* _Kayıtlı veriler_
_____
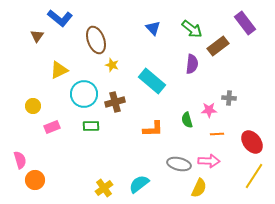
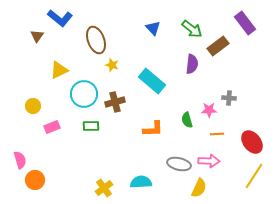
cyan semicircle: moved 2 px right, 2 px up; rotated 35 degrees clockwise
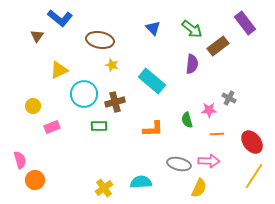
brown ellipse: moved 4 px right; rotated 60 degrees counterclockwise
gray cross: rotated 24 degrees clockwise
green rectangle: moved 8 px right
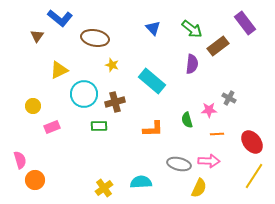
brown ellipse: moved 5 px left, 2 px up
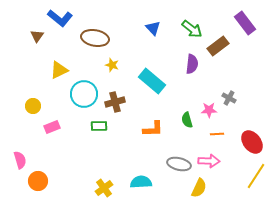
yellow line: moved 2 px right
orange circle: moved 3 px right, 1 px down
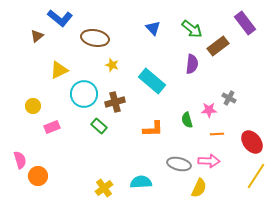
brown triangle: rotated 16 degrees clockwise
green rectangle: rotated 42 degrees clockwise
orange circle: moved 5 px up
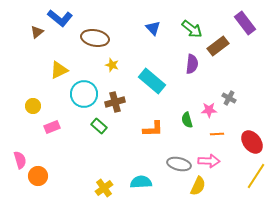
brown triangle: moved 4 px up
yellow semicircle: moved 1 px left, 2 px up
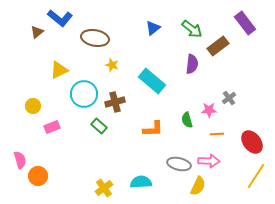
blue triangle: rotated 35 degrees clockwise
gray cross: rotated 24 degrees clockwise
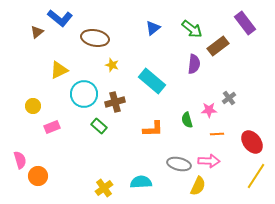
purple semicircle: moved 2 px right
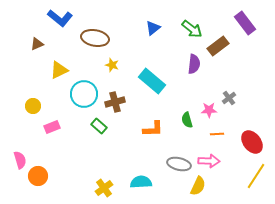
brown triangle: moved 12 px down; rotated 16 degrees clockwise
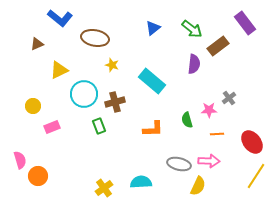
green rectangle: rotated 28 degrees clockwise
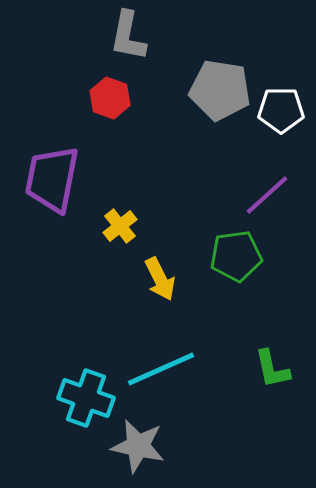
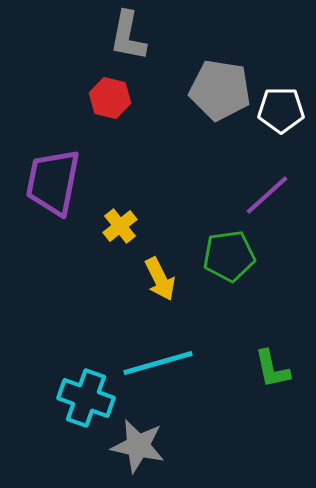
red hexagon: rotated 6 degrees counterclockwise
purple trapezoid: moved 1 px right, 3 px down
green pentagon: moved 7 px left
cyan line: moved 3 px left, 6 px up; rotated 8 degrees clockwise
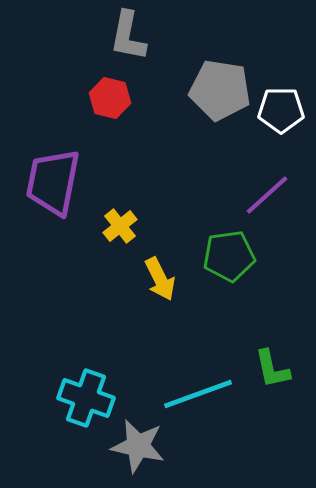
cyan line: moved 40 px right, 31 px down; rotated 4 degrees counterclockwise
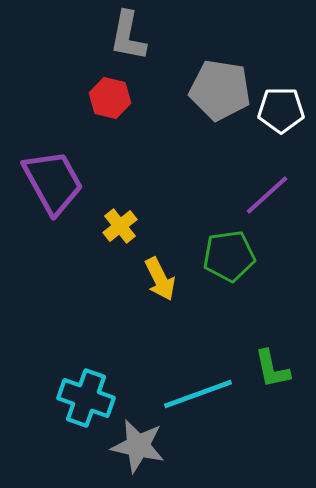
purple trapezoid: rotated 140 degrees clockwise
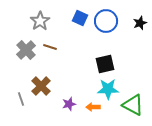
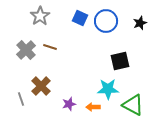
gray star: moved 5 px up
black square: moved 15 px right, 3 px up
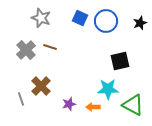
gray star: moved 1 px right, 2 px down; rotated 18 degrees counterclockwise
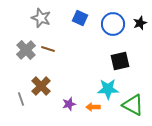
blue circle: moved 7 px right, 3 px down
brown line: moved 2 px left, 2 px down
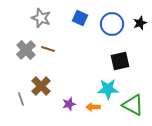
blue circle: moved 1 px left
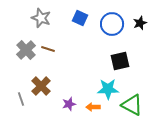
green triangle: moved 1 px left
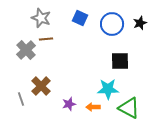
brown line: moved 2 px left, 10 px up; rotated 24 degrees counterclockwise
black square: rotated 12 degrees clockwise
green triangle: moved 3 px left, 3 px down
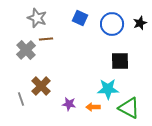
gray star: moved 4 px left
purple star: rotated 24 degrees clockwise
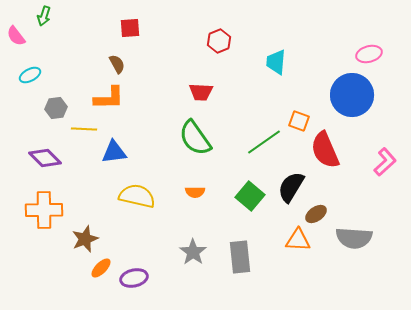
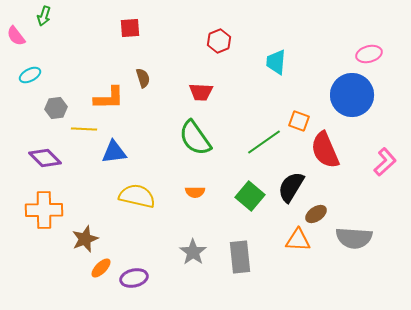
brown semicircle: moved 26 px right, 14 px down; rotated 12 degrees clockwise
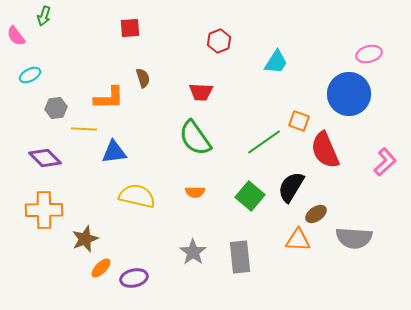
cyan trapezoid: rotated 152 degrees counterclockwise
blue circle: moved 3 px left, 1 px up
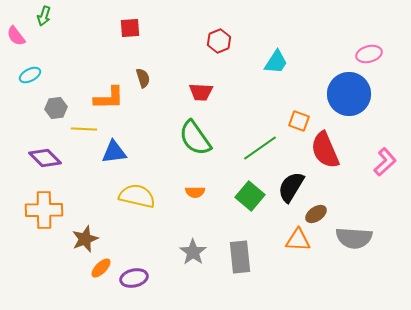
green line: moved 4 px left, 6 px down
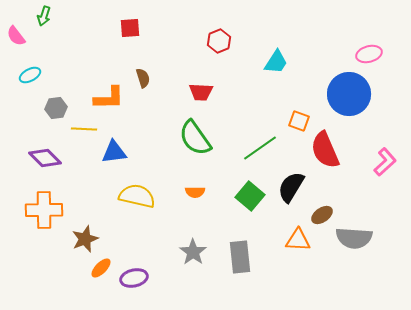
brown ellipse: moved 6 px right, 1 px down
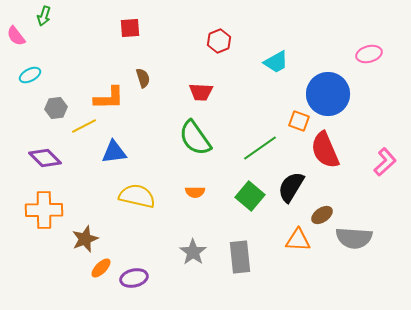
cyan trapezoid: rotated 28 degrees clockwise
blue circle: moved 21 px left
yellow line: moved 3 px up; rotated 30 degrees counterclockwise
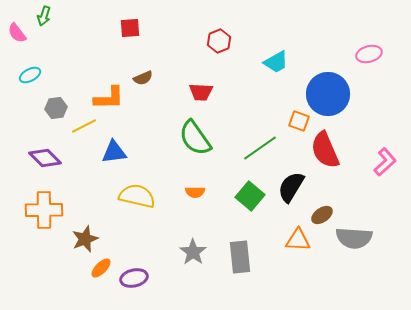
pink semicircle: moved 1 px right, 3 px up
brown semicircle: rotated 84 degrees clockwise
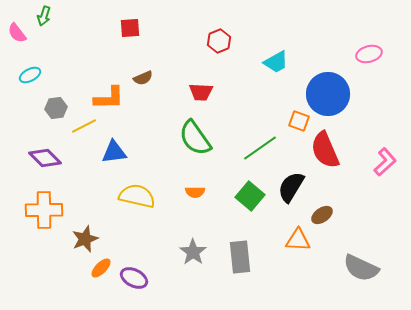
gray semicircle: moved 7 px right, 30 px down; rotated 21 degrees clockwise
purple ellipse: rotated 40 degrees clockwise
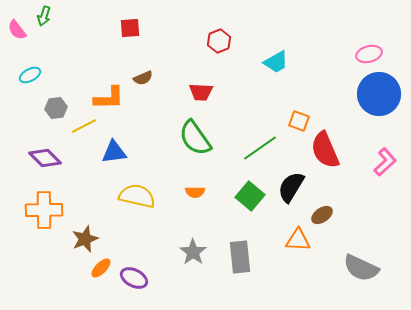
pink semicircle: moved 3 px up
blue circle: moved 51 px right
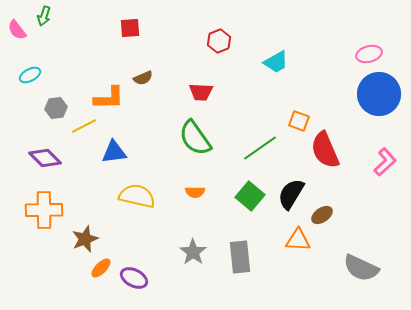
black semicircle: moved 7 px down
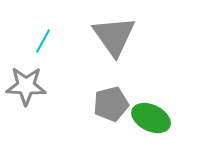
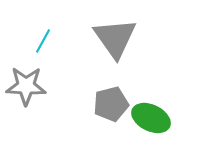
gray triangle: moved 1 px right, 2 px down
_____
Yukarıdaki öğelerde yer alan bütün satırları, resim satırlarını dışarıda bırakarak kelimesi kelimesine tekrarlar mısın?

cyan semicircle: moved 2 px right, 2 px up; rotated 35 degrees clockwise
brown ellipse: moved 4 px right; rotated 60 degrees counterclockwise
gray cross: rotated 24 degrees clockwise
green rectangle: moved 8 px right
brown ellipse: moved 5 px left, 2 px up
yellow line: moved 2 px right
orange circle: moved 3 px right, 1 px down
brown triangle: rotated 16 degrees clockwise
green rectangle: rotated 42 degrees clockwise
orange circle: moved 5 px up
brown triangle: moved 4 px up
yellow semicircle: moved 1 px left, 2 px up
blue triangle: rotated 35 degrees clockwise
gray cross: rotated 24 degrees clockwise
purple semicircle: moved 2 px right
brown triangle: moved 12 px down; rotated 16 degrees clockwise
green rectangle: rotated 28 degrees clockwise
red hexagon: rotated 6 degrees counterclockwise
purple trapezoid: moved 1 px right, 3 px down
green pentagon: moved 7 px left
cyan line: moved 3 px left, 6 px up; rotated 8 degrees clockwise
cyan line: moved 40 px right, 31 px down; rotated 4 degrees counterclockwise
purple trapezoid: rotated 140 degrees clockwise
gray star: moved 5 px up
black square: moved 15 px right, 3 px up
gray star: moved 1 px right, 2 px down; rotated 18 degrees counterclockwise
blue circle: moved 7 px right, 3 px down
brown line: moved 2 px left, 2 px down
blue circle: moved 1 px left
green triangle: moved 1 px left
brown line: moved 2 px left, 10 px up; rotated 24 degrees counterclockwise
black square: rotated 12 degrees clockwise
green triangle: moved 3 px left, 3 px down
gray star: moved 4 px left
purple star: rotated 24 degrees clockwise
brown semicircle: moved 26 px right, 14 px down; rotated 12 degrees clockwise
cyan trapezoid: rotated 152 degrees counterclockwise
blue circle: moved 3 px left, 1 px up
green line: moved 4 px left, 6 px down
brown ellipse: moved 6 px right, 1 px down
cyan trapezoid: rotated 28 degrees clockwise
blue circle: moved 21 px left
yellow line: moved 3 px up; rotated 30 degrees counterclockwise
pink semicircle: moved 1 px right, 3 px up
brown semicircle: rotated 84 degrees clockwise
gray semicircle: moved 7 px right, 30 px down; rotated 21 degrees clockwise
purple ellipse: rotated 40 degrees clockwise
pink semicircle: moved 3 px up
blue circle: moved 51 px right
black semicircle: moved 7 px down
gray triangle: moved 1 px right, 2 px down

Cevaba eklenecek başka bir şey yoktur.